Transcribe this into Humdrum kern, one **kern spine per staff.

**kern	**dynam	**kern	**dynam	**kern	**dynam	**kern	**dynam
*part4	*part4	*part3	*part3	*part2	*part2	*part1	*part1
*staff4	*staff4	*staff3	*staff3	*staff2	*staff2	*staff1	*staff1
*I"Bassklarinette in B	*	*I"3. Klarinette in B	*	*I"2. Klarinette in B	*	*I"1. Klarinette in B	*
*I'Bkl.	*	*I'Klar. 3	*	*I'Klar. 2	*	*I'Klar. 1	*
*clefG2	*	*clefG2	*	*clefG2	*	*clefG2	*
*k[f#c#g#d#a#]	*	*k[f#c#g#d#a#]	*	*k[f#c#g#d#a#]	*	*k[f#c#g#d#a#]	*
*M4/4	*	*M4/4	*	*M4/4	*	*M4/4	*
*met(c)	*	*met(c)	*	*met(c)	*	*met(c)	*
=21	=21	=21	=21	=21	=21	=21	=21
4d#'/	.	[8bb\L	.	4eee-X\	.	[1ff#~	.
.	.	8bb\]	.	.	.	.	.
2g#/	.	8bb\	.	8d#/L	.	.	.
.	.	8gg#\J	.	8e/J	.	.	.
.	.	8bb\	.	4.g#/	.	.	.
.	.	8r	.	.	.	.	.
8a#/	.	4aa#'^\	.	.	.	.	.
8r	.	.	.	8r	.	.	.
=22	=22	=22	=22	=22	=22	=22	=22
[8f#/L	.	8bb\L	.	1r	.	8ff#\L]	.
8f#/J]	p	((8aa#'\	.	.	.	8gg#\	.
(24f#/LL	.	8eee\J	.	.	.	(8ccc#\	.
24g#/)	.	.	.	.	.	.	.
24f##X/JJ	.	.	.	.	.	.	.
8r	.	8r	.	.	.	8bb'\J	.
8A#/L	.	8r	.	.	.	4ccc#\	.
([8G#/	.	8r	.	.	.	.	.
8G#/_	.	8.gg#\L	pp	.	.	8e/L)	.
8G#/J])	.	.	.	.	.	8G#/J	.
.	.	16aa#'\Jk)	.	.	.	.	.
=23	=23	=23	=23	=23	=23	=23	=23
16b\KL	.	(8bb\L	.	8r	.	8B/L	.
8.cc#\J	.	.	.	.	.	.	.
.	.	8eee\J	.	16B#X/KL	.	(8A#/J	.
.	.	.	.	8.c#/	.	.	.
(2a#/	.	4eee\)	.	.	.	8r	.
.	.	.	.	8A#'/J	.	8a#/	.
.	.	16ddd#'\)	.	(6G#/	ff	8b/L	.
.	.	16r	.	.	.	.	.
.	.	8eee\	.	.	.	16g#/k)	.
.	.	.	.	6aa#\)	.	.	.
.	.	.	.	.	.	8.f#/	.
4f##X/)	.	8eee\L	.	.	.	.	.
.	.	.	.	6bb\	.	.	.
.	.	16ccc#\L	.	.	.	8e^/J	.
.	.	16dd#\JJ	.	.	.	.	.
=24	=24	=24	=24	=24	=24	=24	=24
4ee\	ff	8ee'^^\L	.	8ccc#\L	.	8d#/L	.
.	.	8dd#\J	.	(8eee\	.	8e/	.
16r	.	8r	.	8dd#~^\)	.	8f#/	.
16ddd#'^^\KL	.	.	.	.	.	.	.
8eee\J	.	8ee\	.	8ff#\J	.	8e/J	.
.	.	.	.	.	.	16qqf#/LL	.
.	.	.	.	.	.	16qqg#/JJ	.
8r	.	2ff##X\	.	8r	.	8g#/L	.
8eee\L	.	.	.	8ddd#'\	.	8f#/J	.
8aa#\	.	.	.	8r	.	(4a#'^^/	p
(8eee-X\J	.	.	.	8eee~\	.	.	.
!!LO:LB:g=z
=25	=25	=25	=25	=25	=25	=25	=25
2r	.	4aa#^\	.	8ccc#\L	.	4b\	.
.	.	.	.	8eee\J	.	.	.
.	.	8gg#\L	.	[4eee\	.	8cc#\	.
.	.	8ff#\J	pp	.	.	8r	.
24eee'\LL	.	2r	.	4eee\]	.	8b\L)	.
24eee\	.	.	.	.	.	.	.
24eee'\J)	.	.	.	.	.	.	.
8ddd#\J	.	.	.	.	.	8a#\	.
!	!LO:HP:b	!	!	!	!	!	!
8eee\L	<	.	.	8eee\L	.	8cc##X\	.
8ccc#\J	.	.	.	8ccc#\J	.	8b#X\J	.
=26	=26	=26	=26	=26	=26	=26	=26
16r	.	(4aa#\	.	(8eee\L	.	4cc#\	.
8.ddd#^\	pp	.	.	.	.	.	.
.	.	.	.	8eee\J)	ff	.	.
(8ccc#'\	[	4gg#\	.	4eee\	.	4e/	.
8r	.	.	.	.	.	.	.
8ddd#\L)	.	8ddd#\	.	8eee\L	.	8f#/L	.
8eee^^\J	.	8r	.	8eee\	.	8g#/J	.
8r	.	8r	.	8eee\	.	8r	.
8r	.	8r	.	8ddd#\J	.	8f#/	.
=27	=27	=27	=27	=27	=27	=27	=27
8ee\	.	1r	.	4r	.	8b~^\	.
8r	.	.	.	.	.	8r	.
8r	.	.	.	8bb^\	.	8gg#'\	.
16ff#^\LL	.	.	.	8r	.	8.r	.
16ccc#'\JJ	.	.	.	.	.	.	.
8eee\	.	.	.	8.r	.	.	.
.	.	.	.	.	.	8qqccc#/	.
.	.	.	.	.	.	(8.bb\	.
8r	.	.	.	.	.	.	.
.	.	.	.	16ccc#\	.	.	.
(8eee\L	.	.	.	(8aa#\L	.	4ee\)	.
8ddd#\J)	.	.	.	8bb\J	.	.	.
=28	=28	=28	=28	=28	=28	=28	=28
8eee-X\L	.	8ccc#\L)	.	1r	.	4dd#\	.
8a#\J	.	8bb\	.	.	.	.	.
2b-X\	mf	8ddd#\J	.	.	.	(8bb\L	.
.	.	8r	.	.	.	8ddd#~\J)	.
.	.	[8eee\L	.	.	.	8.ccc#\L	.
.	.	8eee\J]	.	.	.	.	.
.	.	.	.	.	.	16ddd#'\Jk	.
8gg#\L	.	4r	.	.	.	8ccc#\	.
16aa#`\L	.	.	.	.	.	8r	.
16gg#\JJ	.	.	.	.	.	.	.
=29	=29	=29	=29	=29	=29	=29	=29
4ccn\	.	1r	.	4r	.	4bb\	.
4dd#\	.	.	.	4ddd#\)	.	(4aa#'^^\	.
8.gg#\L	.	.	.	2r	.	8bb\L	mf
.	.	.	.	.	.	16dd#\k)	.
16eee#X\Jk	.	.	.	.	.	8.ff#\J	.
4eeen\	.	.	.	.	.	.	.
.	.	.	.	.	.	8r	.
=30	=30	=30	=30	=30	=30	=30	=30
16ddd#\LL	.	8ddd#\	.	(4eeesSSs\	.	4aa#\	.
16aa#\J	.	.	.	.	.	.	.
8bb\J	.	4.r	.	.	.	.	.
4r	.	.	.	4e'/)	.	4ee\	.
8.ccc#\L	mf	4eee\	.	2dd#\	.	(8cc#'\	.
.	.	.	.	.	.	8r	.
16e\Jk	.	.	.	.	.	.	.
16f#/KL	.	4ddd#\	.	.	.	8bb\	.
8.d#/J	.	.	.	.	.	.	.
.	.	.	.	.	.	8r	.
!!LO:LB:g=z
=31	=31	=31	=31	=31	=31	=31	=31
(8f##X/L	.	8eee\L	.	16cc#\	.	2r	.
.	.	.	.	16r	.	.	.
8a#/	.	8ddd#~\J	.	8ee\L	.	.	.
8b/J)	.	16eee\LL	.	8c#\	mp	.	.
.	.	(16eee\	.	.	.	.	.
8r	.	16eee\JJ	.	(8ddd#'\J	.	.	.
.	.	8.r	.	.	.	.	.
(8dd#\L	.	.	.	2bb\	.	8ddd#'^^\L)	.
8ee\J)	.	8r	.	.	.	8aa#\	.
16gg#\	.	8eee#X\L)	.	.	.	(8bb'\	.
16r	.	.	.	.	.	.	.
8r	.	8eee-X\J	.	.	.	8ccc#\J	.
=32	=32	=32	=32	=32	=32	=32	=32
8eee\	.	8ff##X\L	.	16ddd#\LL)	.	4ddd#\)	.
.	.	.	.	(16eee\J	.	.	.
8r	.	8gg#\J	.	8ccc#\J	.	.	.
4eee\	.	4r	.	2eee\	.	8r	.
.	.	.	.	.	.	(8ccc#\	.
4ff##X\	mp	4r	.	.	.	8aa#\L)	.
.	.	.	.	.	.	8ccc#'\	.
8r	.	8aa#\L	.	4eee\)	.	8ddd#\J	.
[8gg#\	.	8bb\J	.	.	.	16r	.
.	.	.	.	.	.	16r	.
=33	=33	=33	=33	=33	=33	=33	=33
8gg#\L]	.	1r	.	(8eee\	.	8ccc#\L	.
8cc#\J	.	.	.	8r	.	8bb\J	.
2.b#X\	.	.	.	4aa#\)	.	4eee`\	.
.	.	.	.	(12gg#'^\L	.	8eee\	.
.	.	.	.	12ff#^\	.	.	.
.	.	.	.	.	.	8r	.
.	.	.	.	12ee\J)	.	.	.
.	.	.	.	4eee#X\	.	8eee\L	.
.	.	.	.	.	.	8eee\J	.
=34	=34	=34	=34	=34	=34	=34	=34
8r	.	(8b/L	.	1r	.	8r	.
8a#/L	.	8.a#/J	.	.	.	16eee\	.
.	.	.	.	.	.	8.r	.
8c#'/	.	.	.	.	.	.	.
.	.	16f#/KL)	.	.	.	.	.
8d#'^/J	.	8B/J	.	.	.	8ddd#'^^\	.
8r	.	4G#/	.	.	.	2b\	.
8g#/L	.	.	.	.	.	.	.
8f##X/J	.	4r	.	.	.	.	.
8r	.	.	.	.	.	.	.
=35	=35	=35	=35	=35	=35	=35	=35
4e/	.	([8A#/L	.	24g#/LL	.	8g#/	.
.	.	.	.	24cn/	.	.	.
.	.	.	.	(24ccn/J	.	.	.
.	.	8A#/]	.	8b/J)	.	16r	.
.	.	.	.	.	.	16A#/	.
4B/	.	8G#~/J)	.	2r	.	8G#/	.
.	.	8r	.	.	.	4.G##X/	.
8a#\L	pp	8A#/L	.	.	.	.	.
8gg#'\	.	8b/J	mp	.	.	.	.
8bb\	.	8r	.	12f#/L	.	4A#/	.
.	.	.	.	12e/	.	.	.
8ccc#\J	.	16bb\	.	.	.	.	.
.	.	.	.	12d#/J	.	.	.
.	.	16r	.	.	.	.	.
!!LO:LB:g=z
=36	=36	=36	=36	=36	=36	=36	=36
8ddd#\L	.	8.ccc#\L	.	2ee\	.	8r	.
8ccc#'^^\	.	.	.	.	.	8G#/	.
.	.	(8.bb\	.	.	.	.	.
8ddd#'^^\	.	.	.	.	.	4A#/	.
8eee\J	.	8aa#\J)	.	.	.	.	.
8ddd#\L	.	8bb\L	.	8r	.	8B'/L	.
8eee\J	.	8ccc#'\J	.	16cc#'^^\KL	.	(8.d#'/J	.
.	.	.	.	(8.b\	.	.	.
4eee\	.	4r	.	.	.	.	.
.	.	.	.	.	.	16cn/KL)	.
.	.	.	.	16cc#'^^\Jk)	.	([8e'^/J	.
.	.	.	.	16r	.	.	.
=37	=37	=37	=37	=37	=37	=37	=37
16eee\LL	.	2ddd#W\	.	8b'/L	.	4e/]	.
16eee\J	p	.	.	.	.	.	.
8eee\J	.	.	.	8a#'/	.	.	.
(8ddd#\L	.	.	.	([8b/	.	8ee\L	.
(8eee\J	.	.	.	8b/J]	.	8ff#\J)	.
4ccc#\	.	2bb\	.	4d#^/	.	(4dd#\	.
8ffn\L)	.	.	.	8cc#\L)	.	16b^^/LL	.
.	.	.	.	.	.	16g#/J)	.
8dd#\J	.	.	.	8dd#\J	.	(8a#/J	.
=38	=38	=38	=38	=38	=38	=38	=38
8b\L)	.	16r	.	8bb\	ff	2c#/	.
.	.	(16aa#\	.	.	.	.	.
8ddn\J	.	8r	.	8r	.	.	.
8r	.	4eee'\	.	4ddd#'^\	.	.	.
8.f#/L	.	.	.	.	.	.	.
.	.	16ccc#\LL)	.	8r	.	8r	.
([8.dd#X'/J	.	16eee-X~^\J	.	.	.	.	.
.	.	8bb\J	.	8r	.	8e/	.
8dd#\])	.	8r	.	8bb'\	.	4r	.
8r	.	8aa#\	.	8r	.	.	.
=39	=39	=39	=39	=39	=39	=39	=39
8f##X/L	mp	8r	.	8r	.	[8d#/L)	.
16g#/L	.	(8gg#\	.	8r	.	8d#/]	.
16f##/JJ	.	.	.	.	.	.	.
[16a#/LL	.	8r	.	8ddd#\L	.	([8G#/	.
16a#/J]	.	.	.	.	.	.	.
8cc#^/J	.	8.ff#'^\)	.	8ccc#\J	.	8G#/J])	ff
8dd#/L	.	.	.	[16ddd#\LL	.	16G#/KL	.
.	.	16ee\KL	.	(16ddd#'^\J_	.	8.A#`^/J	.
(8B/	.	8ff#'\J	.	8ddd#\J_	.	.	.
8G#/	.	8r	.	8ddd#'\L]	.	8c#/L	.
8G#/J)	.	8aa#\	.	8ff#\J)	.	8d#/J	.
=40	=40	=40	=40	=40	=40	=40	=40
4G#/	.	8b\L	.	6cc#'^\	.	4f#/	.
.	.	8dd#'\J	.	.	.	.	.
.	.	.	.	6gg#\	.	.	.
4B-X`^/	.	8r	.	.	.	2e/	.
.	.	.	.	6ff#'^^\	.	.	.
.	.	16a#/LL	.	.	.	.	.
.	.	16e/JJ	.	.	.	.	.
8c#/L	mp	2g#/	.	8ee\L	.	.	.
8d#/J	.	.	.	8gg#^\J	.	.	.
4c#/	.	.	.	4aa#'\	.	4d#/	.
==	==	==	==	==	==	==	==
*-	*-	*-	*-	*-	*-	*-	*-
###
TO DO
Locate every line above that contains the word "kern" and copy each of those lines.

RESULT FOR THIS TASK
Transcribe this into Humdrum kern, one **kern spine per staff.
**kern	**dynam	**kern	**dynam	**kern	**dynam	**kern	**dynam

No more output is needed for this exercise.